■ **Task prompt**: Leave the pictures out while you restate every entry below word for word.

■ **Given data**:
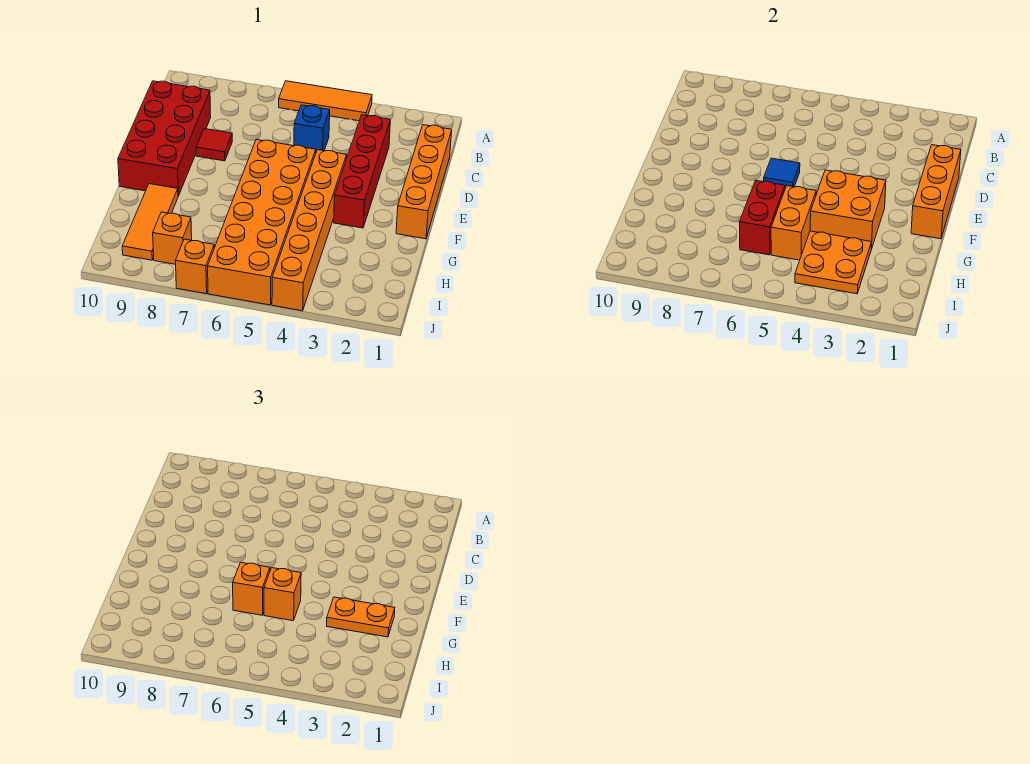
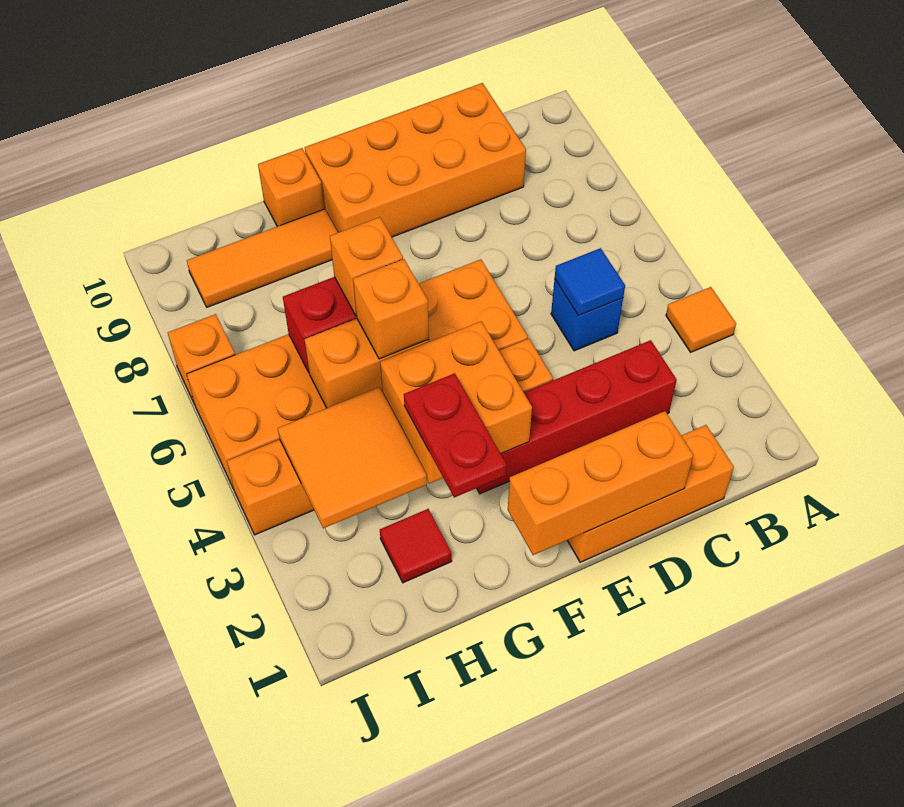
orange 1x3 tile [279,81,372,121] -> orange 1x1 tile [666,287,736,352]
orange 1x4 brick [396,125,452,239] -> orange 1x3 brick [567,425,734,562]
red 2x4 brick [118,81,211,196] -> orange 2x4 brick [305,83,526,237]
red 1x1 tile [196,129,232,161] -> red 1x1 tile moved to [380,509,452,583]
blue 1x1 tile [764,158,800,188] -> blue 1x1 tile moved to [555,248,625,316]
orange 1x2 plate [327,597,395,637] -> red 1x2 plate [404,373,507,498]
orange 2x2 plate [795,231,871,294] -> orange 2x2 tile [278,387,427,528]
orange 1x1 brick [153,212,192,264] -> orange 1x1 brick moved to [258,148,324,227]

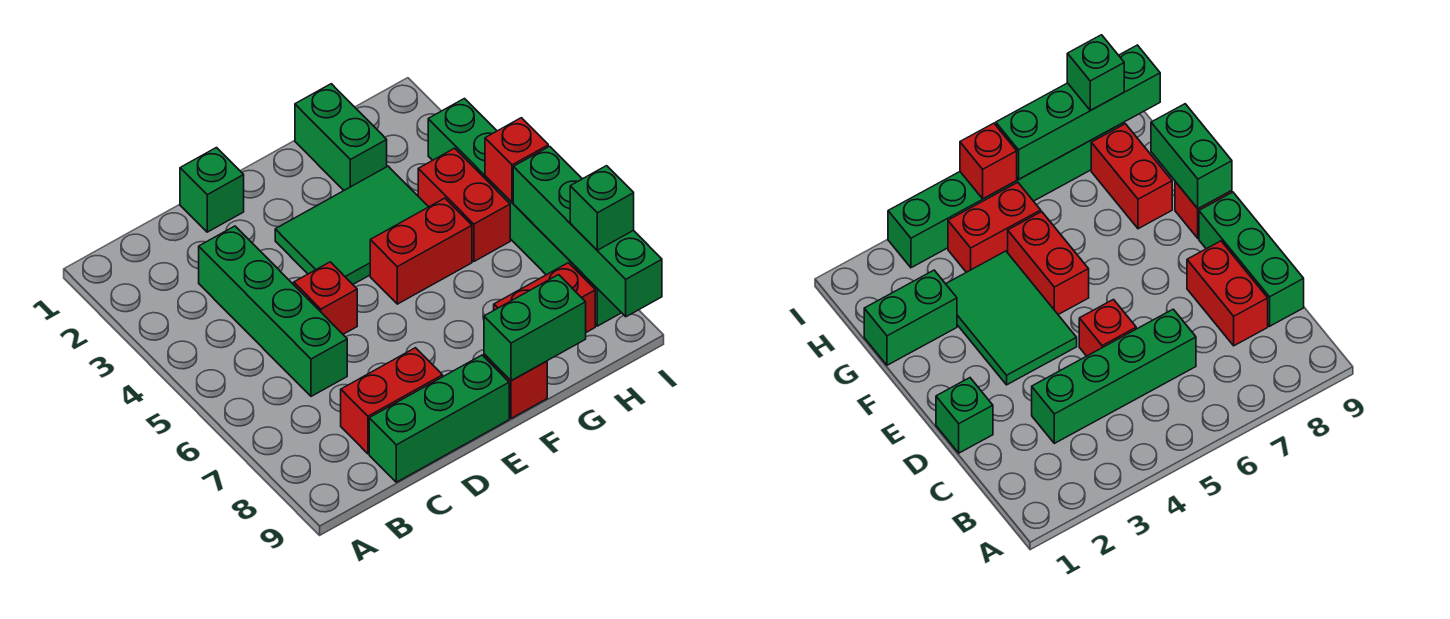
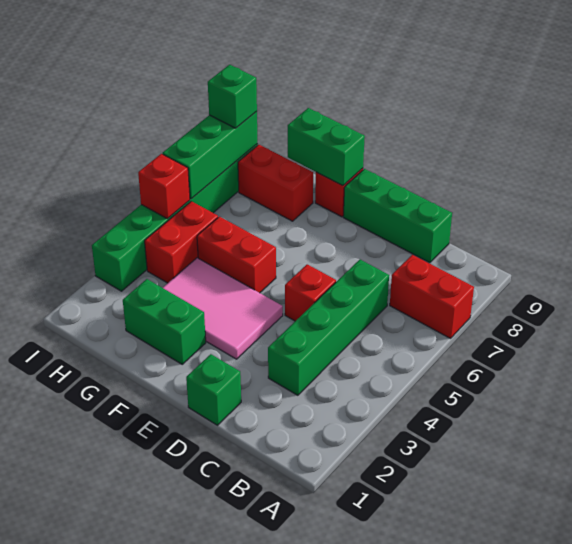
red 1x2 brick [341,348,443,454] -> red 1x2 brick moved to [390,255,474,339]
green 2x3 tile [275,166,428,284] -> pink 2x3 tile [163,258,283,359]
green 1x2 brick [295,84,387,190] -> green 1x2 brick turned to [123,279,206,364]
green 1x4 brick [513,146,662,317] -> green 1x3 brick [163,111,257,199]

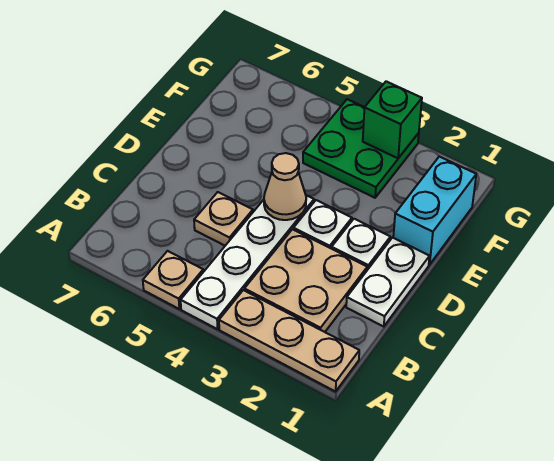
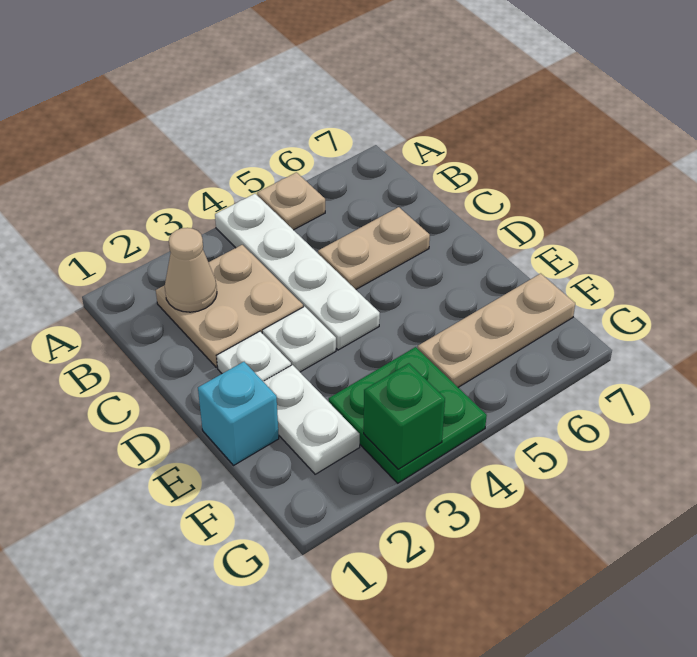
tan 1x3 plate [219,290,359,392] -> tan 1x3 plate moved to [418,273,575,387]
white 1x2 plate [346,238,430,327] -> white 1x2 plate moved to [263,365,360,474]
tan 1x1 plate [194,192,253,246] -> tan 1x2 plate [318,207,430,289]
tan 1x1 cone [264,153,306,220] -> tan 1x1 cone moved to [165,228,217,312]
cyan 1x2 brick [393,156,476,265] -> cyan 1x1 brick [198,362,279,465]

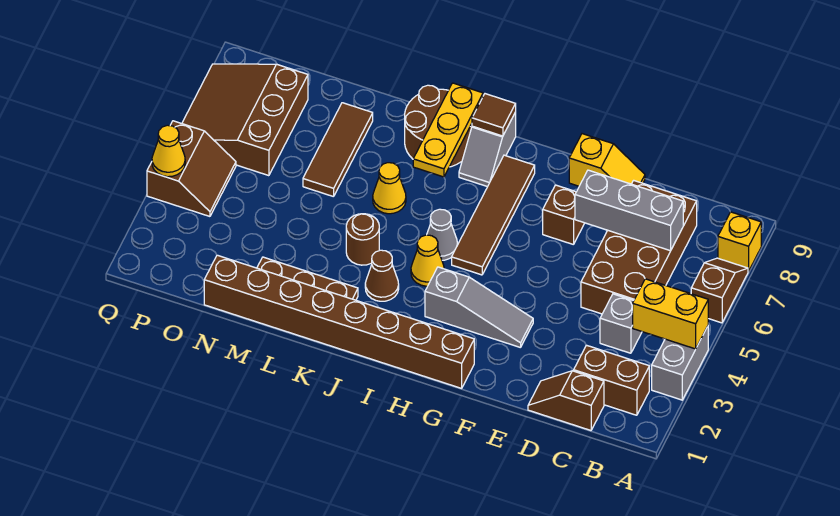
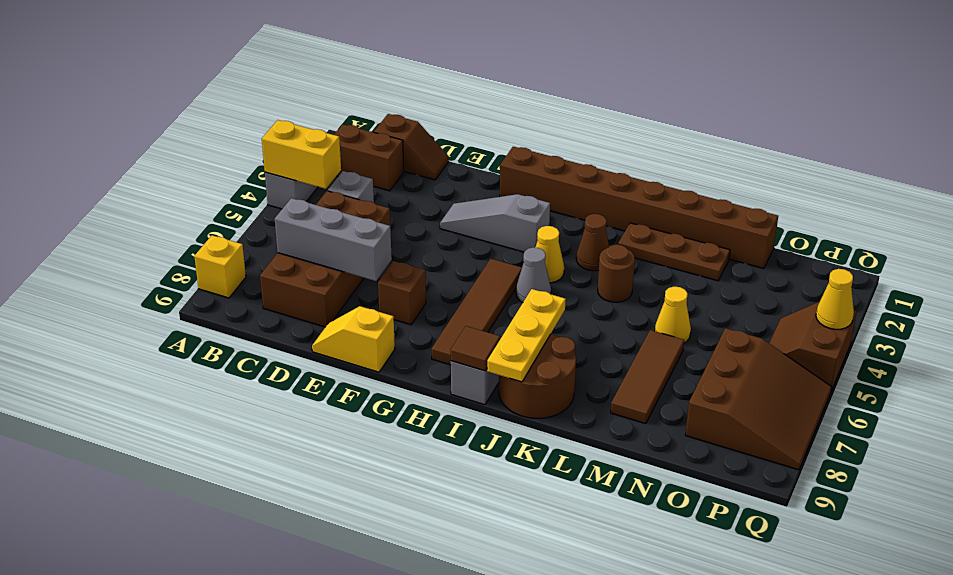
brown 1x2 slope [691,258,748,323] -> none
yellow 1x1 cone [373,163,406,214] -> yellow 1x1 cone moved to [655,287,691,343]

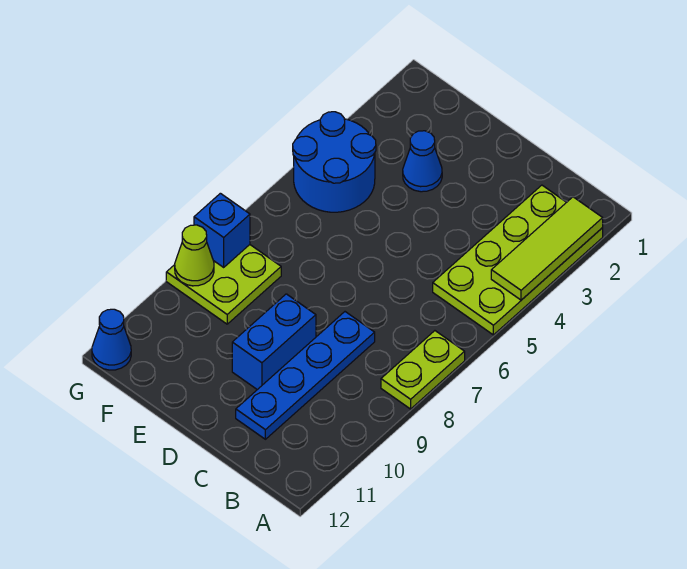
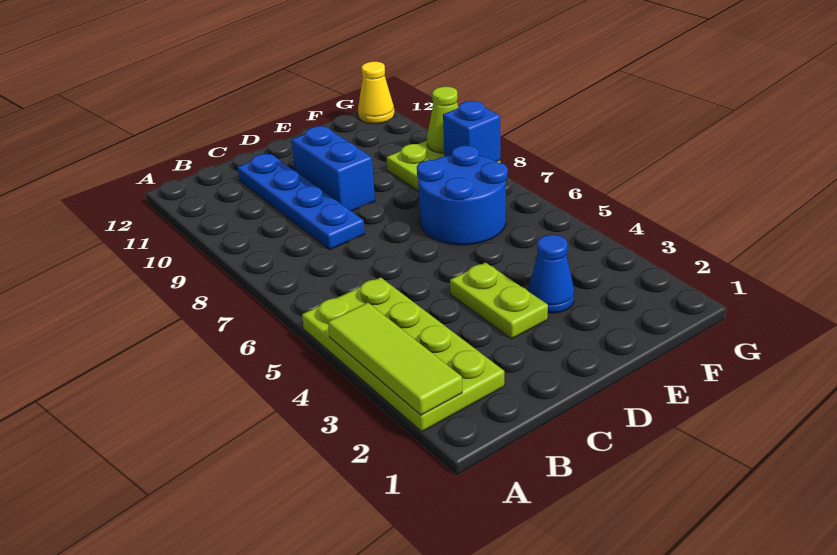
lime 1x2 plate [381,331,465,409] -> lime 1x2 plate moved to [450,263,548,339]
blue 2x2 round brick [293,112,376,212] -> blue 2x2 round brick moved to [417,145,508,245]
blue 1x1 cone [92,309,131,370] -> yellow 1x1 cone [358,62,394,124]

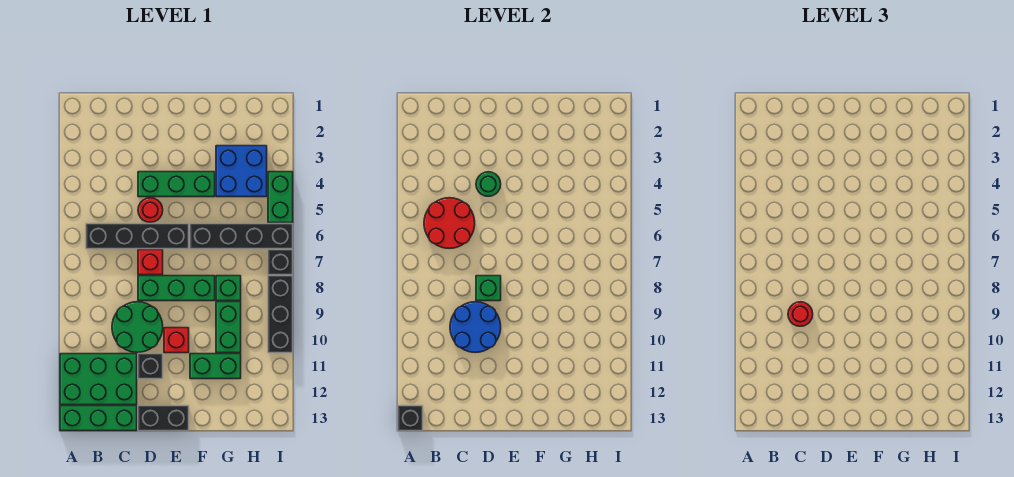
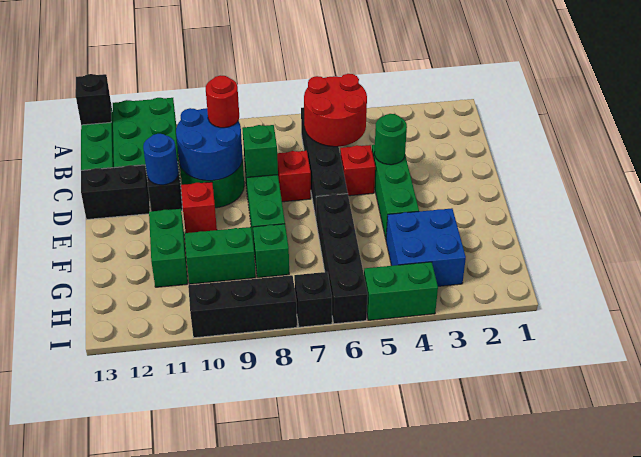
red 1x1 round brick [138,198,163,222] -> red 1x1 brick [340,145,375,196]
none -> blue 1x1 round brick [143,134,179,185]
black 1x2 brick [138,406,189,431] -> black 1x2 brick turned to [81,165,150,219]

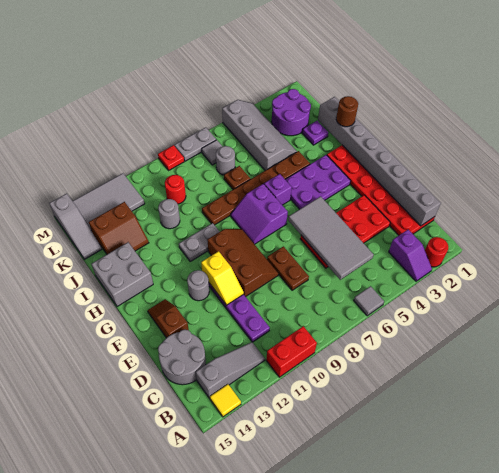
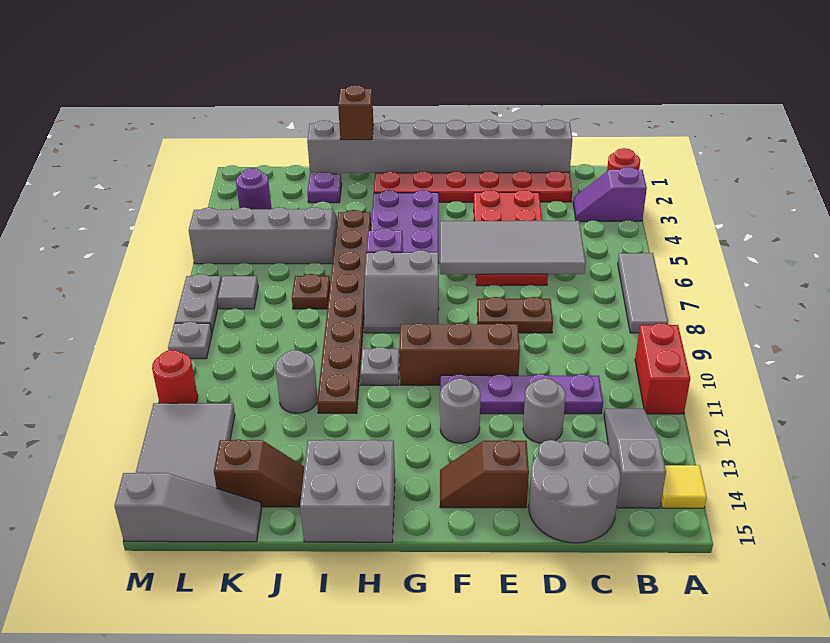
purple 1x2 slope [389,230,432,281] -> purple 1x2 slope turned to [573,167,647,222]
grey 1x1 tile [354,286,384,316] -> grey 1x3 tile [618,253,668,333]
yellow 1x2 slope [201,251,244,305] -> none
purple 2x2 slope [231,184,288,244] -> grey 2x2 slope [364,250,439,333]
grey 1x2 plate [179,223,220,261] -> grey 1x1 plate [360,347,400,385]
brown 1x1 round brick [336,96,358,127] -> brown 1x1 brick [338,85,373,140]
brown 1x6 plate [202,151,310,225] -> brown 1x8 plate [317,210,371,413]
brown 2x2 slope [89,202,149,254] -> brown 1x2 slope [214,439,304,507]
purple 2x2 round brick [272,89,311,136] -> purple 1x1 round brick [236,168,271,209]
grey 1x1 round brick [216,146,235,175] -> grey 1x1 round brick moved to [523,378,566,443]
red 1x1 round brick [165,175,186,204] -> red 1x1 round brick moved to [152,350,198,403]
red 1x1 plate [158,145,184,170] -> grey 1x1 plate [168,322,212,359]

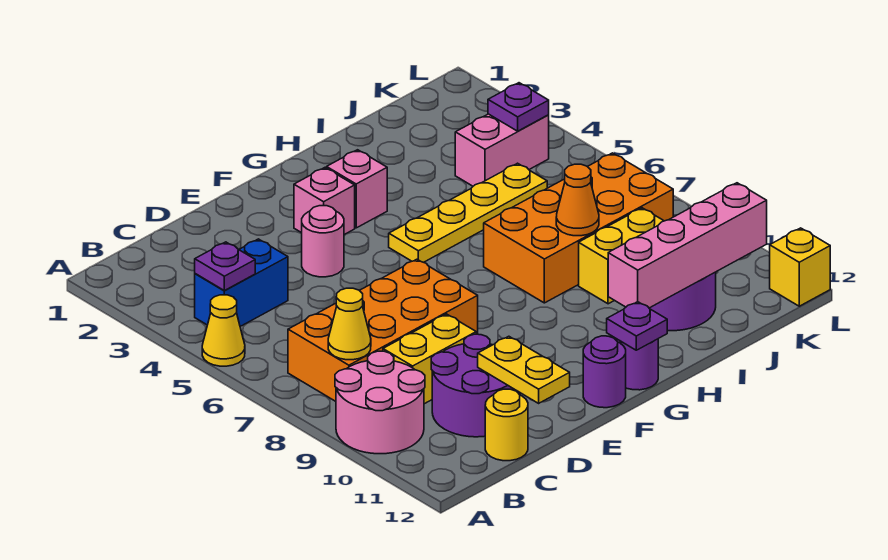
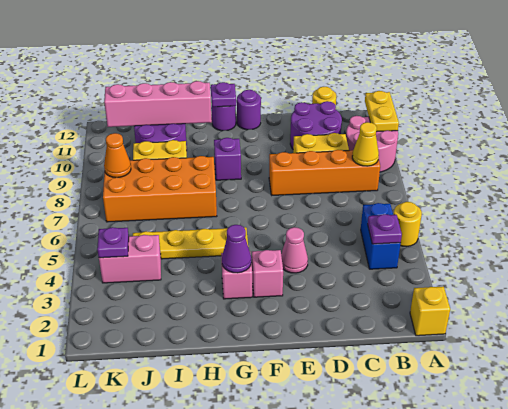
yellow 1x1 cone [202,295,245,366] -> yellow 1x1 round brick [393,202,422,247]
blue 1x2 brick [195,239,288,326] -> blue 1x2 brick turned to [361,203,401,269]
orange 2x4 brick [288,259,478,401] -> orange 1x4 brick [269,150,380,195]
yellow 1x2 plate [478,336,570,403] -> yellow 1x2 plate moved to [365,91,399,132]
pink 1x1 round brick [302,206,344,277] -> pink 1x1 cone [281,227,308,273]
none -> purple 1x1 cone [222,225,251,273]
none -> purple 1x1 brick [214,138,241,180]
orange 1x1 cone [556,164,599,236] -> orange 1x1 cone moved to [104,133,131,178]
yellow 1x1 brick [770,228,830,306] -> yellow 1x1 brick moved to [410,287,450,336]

■ **Output**:
orange 1x3 tile [279,81,372,121] -> orange 1x1 tile [666,287,736,352]
orange 1x4 brick [396,125,452,239] -> orange 1x3 brick [567,425,734,562]
red 2x4 brick [118,81,211,196] -> orange 2x4 brick [305,83,526,237]
red 1x1 tile [196,129,232,161] -> red 1x1 tile moved to [380,509,452,583]
blue 1x1 tile [764,158,800,188] -> blue 1x1 tile moved to [555,248,625,316]
orange 1x2 plate [327,597,395,637] -> red 1x2 plate [404,373,507,498]
orange 2x2 plate [795,231,871,294] -> orange 2x2 tile [278,387,427,528]
orange 1x1 brick [153,212,192,264] -> orange 1x1 brick moved to [258,148,324,227]

red 1x2 brick [341,348,443,454] -> red 1x2 brick moved to [390,255,474,339]
green 2x3 tile [275,166,428,284] -> pink 2x3 tile [163,258,283,359]
green 1x2 brick [295,84,387,190] -> green 1x2 brick turned to [123,279,206,364]
green 1x4 brick [513,146,662,317] -> green 1x3 brick [163,111,257,199]

tan 1x3 plate [219,290,359,392] -> tan 1x3 plate moved to [418,273,575,387]
white 1x2 plate [346,238,430,327] -> white 1x2 plate moved to [263,365,360,474]
tan 1x1 plate [194,192,253,246] -> tan 1x2 plate [318,207,430,289]
tan 1x1 cone [264,153,306,220] -> tan 1x1 cone moved to [165,228,217,312]
cyan 1x2 brick [393,156,476,265] -> cyan 1x1 brick [198,362,279,465]

brown 1x2 slope [691,258,748,323] -> none
yellow 1x1 cone [373,163,406,214] -> yellow 1x1 cone moved to [655,287,691,343]

lime 1x2 plate [381,331,465,409] -> lime 1x2 plate moved to [450,263,548,339]
blue 2x2 round brick [293,112,376,212] -> blue 2x2 round brick moved to [417,145,508,245]
blue 1x1 cone [92,309,131,370] -> yellow 1x1 cone [358,62,394,124]

red 1x1 round brick [138,198,163,222] -> red 1x1 brick [340,145,375,196]
none -> blue 1x1 round brick [143,134,179,185]
black 1x2 brick [138,406,189,431] -> black 1x2 brick turned to [81,165,150,219]

purple 1x2 slope [389,230,432,281] -> purple 1x2 slope turned to [573,167,647,222]
grey 1x1 tile [354,286,384,316] -> grey 1x3 tile [618,253,668,333]
yellow 1x2 slope [201,251,244,305] -> none
purple 2x2 slope [231,184,288,244] -> grey 2x2 slope [364,250,439,333]
grey 1x2 plate [179,223,220,261] -> grey 1x1 plate [360,347,400,385]
brown 1x1 round brick [336,96,358,127] -> brown 1x1 brick [338,85,373,140]
brown 1x6 plate [202,151,310,225] -> brown 1x8 plate [317,210,371,413]
brown 2x2 slope [89,202,149,254] -> brown 1x2 slope [214,439,304,507]
purple 2x2 round brick [272,89,311,136] -> purple 1x1 round brick [236,168,271,209]
grey 1x1 round brick [216,146,235,175] -> grey 1x1 round brick moved to [523,378,566,443]
red 1x1 round brick [165,175,186,204] -> red 1x1 round brick moved to [152,350,198,403]
red 1x1 plate [158,145,184,170] -> grey 1x1 plate [168,322,212,359]

yellow 1x1 cone [202,295,245,366] -> yellow 1x1 round brick [393,202,422,247]
blue 1x2 brick [195,239,288,326] -> blue 1x2 brick turned to [361,203,401,269]
orange 2x4 brick [288,259,478,401] -> orange 1x4 brick [269,150,380,195]
yellow 1x2 plate [478,336,570,403] -> yellow 1x2 plate moved to [365,91,399,132]
pink 1x1 round brick [302,206,344,277] -> pink 1x1 cone [281,227,308,273]
none -> purple 1x1 cone [222,225,251,273]
none -> purple 1x1 brick [214,138,241,180]
orange 1x1 cone [556,164,599,236] -> orange 1x1 cone moved to [104,133,131,178]
yellow 1x1 brick [770,228,830,306] -> yellow 1x1 brick moved to [410,287,450,336]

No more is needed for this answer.